» **Try it**: Check every line of the material for the word "none". Copy those that have it.

» **Source data**:
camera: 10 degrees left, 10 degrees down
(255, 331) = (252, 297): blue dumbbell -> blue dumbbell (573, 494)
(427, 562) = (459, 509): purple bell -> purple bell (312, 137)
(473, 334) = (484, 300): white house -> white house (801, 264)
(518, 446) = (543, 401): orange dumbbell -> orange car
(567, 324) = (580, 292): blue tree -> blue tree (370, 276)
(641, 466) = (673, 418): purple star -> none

--

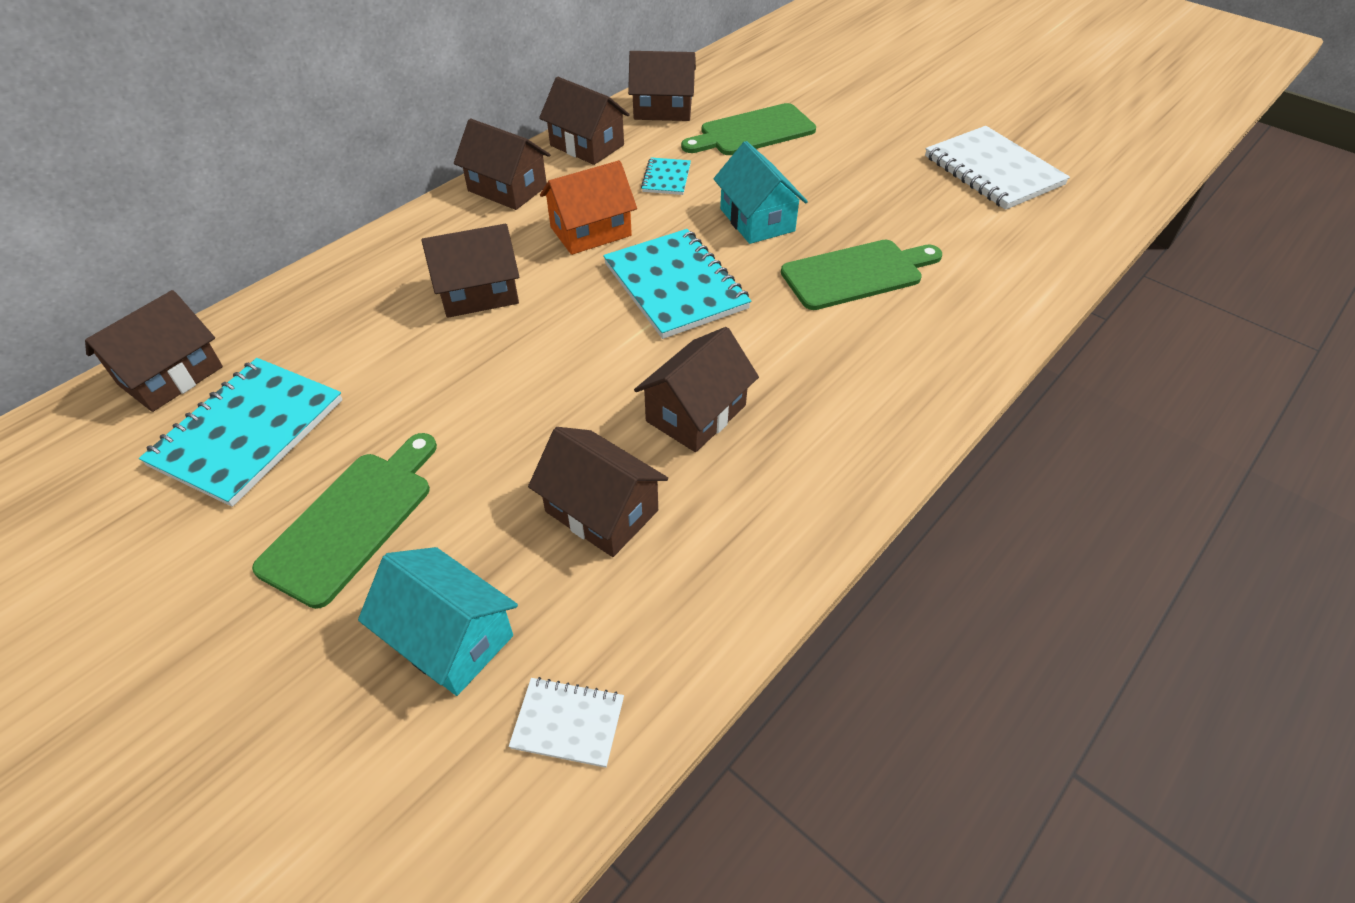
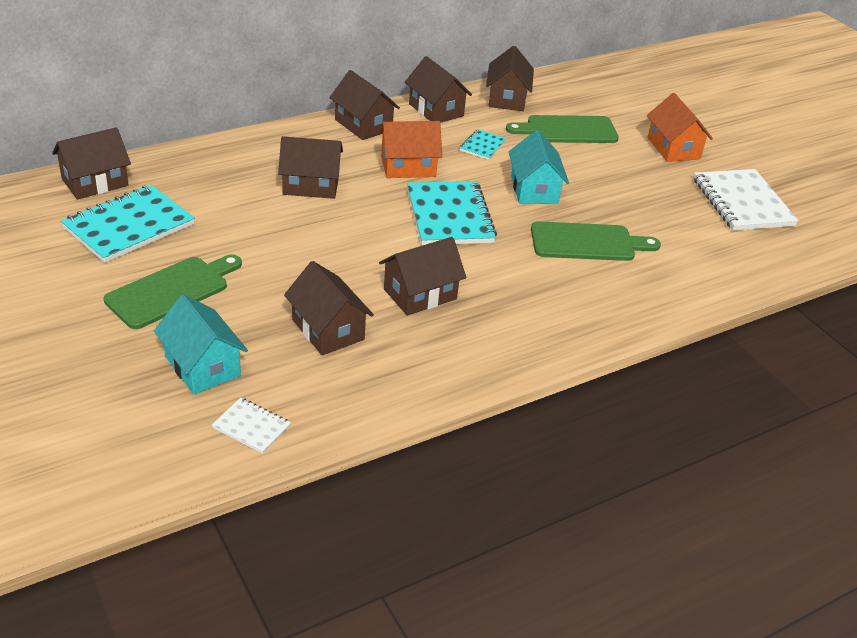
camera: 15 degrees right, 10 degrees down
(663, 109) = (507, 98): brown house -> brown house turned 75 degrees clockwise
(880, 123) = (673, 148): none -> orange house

» **Response for this exercise**:
(641, 466) = (673, 418): purple star -> none
(880, 123) = (673, 148): none -> orange house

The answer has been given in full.